Records for processing
┄┄┄┄┄┄

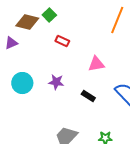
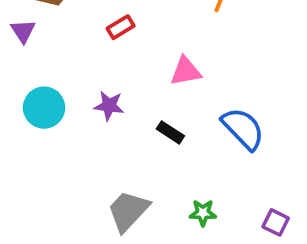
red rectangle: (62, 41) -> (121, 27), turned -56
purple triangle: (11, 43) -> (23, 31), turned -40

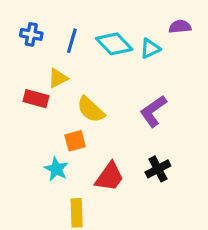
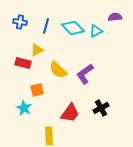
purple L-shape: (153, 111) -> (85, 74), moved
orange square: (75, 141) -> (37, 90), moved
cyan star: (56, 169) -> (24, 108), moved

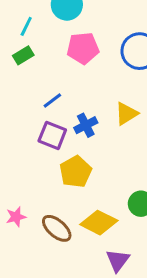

┄┄┄┄┄┄

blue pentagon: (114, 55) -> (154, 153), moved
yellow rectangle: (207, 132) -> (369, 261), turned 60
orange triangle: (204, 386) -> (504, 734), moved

┄┄┄┄┄┄

Reproduce the lines of the entries above from the one with "blue pentagon: (114, 55) -> (154, 153), moved" to the one with "orange triangle: (204, 386)", both included, exactly and without any other line.

Task result
blue pentagon: (114, 55) -> (154, 153), moved
yellow rectangle: (207, 132) -> (369, 261), turned 60
orange triangle: (204, 386) -> (504, 734), moved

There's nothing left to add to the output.